- WHAT YOU HAVE TO DO
In full and exactly, reproduce the entries below, but omit the pictures.

Segment Open

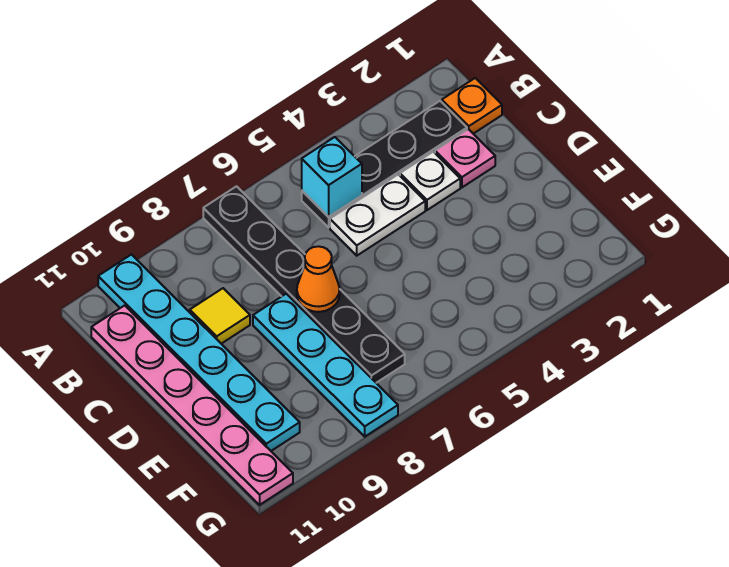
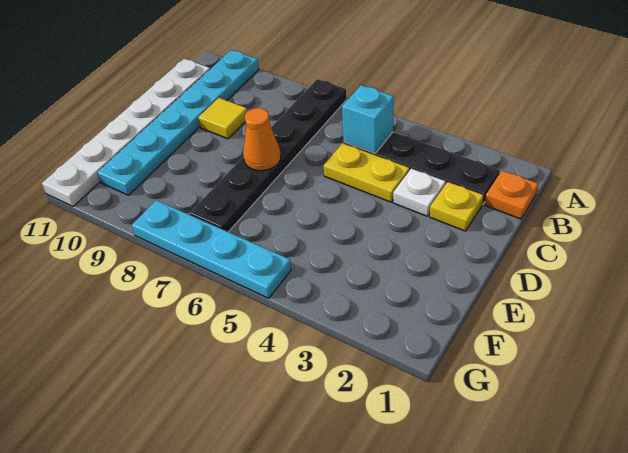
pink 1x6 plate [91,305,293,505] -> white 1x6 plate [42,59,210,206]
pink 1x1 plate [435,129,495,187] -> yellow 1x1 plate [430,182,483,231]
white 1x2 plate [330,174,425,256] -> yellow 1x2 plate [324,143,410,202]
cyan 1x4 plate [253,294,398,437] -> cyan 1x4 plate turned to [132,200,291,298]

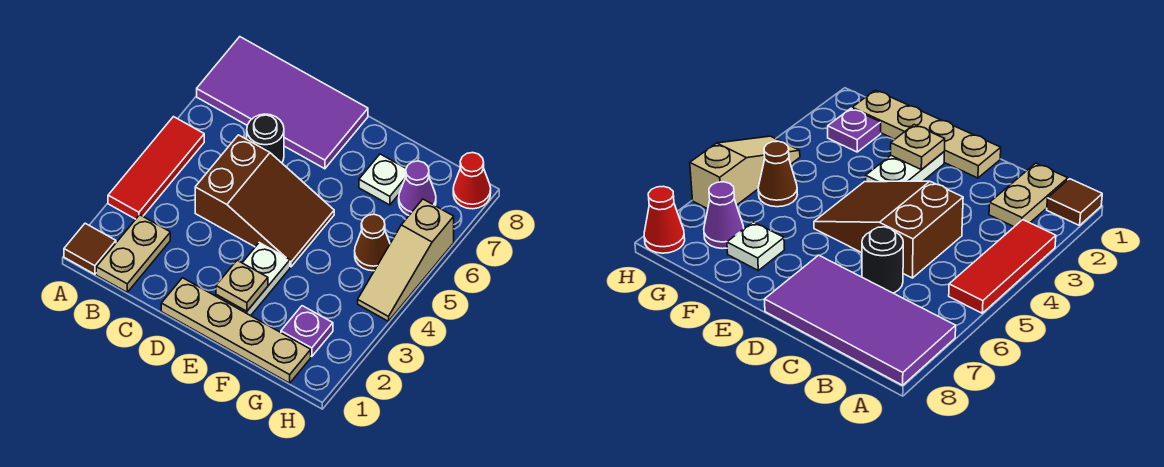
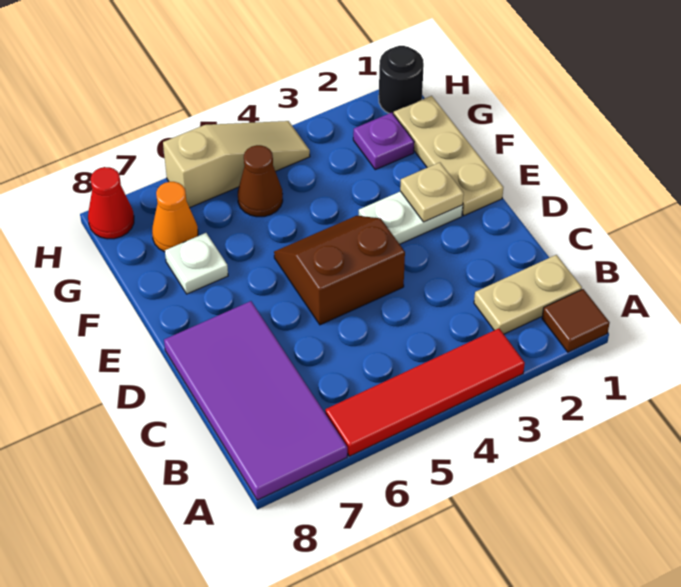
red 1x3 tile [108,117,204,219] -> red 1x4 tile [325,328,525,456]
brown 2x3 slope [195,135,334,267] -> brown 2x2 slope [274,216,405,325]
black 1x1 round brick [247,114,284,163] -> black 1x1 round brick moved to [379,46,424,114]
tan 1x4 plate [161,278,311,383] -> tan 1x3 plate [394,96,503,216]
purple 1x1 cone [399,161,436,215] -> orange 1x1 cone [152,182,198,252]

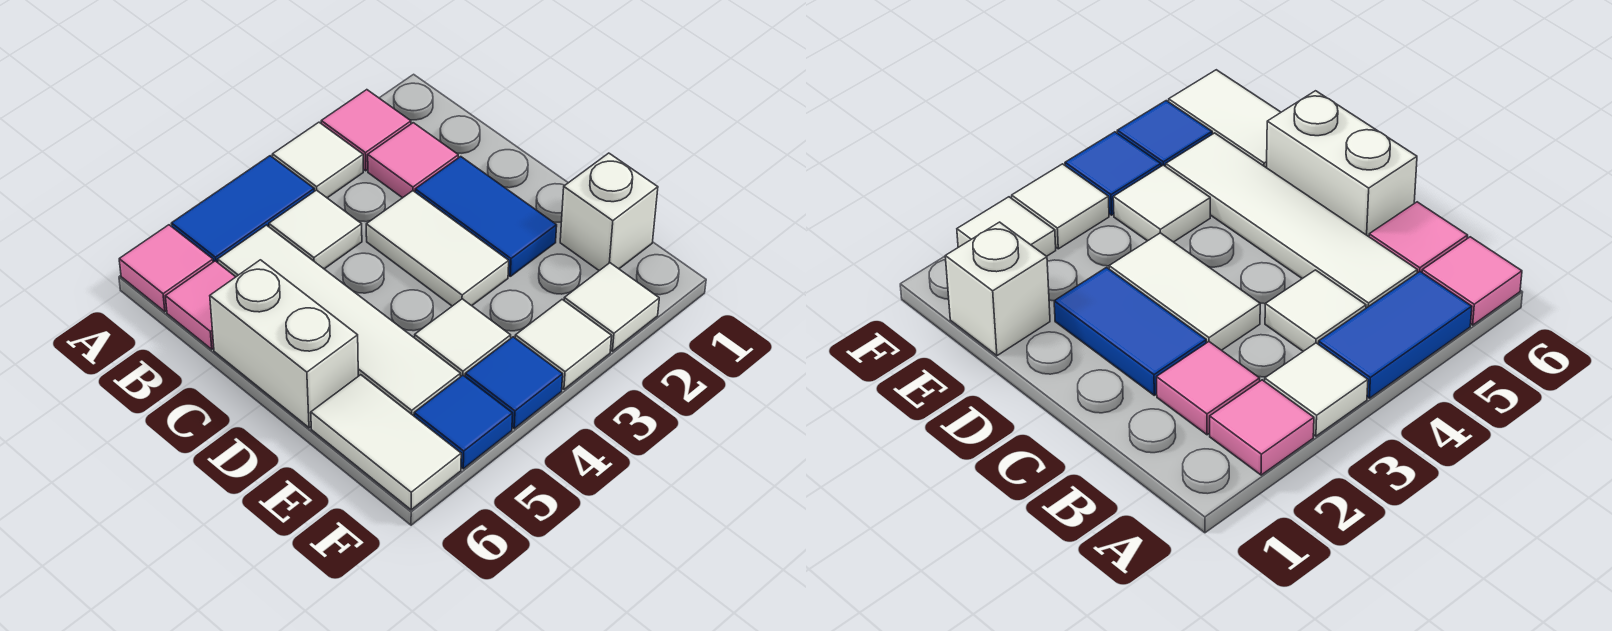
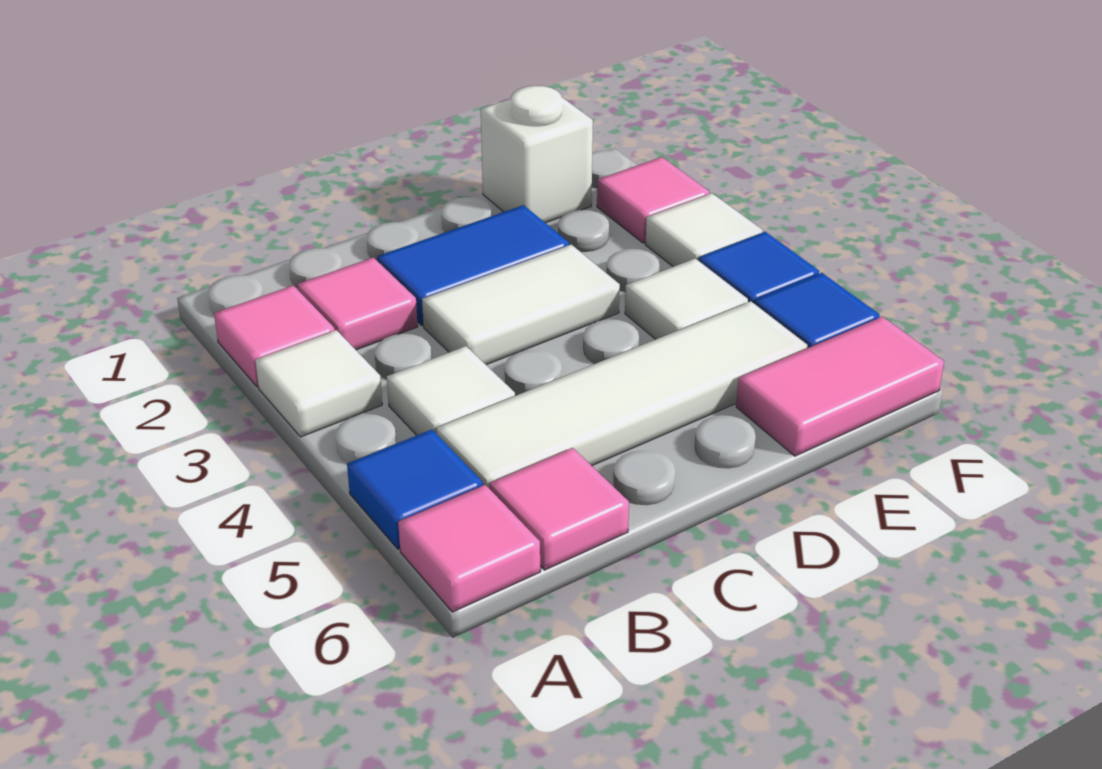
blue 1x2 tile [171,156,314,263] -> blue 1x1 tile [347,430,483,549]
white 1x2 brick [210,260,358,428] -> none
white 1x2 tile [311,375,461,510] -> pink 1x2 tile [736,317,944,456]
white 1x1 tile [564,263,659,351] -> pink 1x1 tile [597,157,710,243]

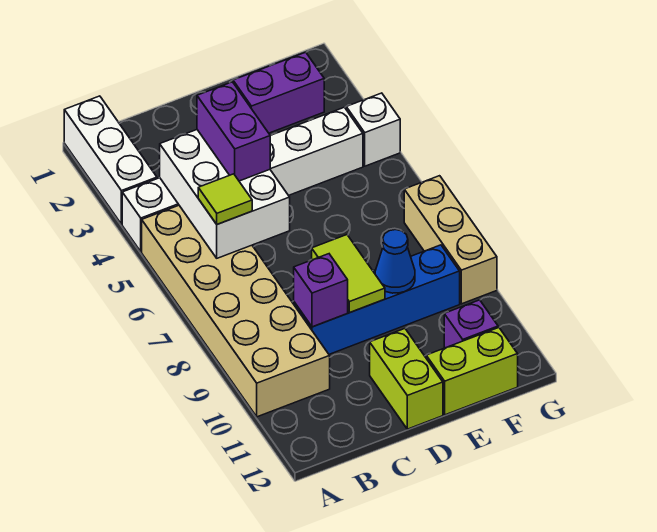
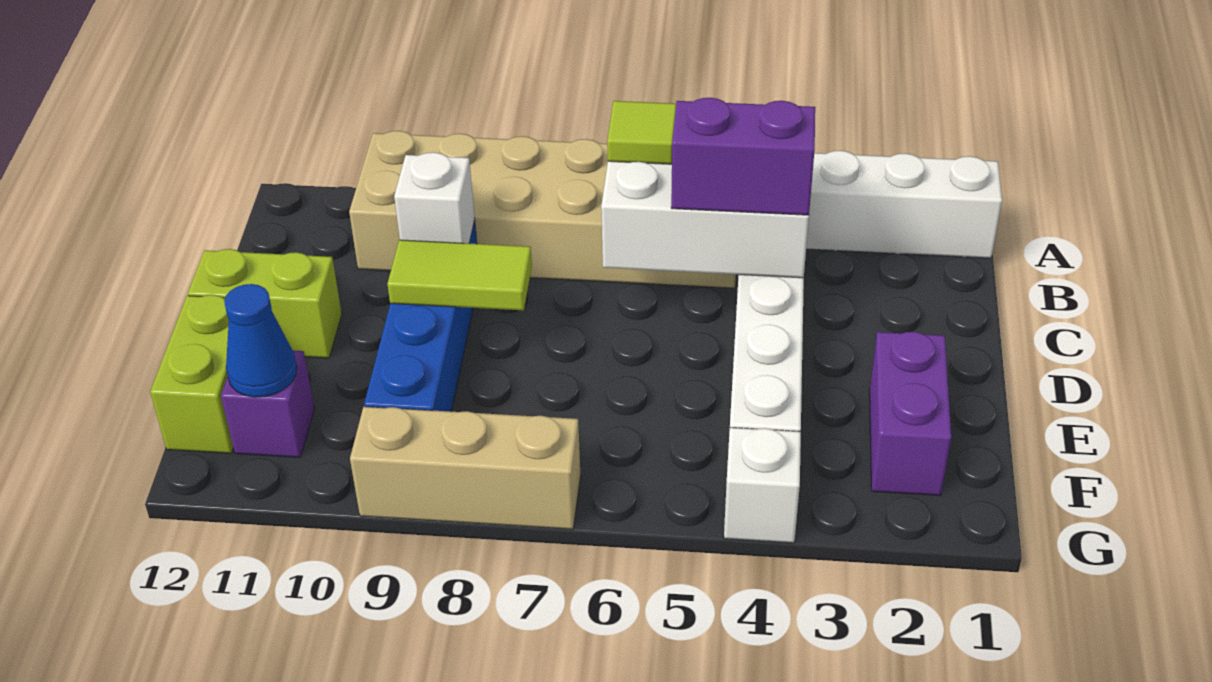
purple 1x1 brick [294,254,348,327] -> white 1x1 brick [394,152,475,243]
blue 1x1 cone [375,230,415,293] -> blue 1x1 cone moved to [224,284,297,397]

Segment Closed

- EXERCISE ANSWER
pink 1x6 plate [91,305,293,505] -> white 1x6 plate [42,59,210,206]
pink 1x1 plate [435,129,495,187] -> yellow 1x1 plate [430,182,483,231]
white 1x2 plate [330,174,425,256] -> yellow 1x2 plate [324,143,410,202]
cyan 1x4 plate [253,294,398,437] -> cyan 1x4 plate turned to [132,200,291,298]

red 1x3 tile [108,117,204,219] -> red 1x4 tile [325,328,525,456]
brown 2x3 slope [195,135,334,267] -> brown 2x2 slope [274,216,405,325]
black 1x1 round brick [247,114,284,163] -> black 1x1 round brick moved to [379,46,424,114]
tan 1x4 plate [161,278,311,383] -> tan 1x3 plate [394,96,503,216]
purple 1x1 cone [399,161,436,215] -> orange 1x1 cone [152,182,198,252]

blue 1x2 tile [171,156,314,263] -> blue 1x1 tile [347,430,483,549]
white 1x2 brick [210,260,358,428] -> none
white 1x2 tile [311,375,461,510] -> pink 1x2 tile [736,317,944,456]
white 1x1 tile [564,263,659,351] -> pink 1x1 tile [597,157,710,243]

purple 1x1 brick [294,254,348,327] -> white 1x1 brick [394,152,475,243]
blue 1x1 cone [375,230,415,293] -> blue 1x1 cone moved to [224,284,297,397]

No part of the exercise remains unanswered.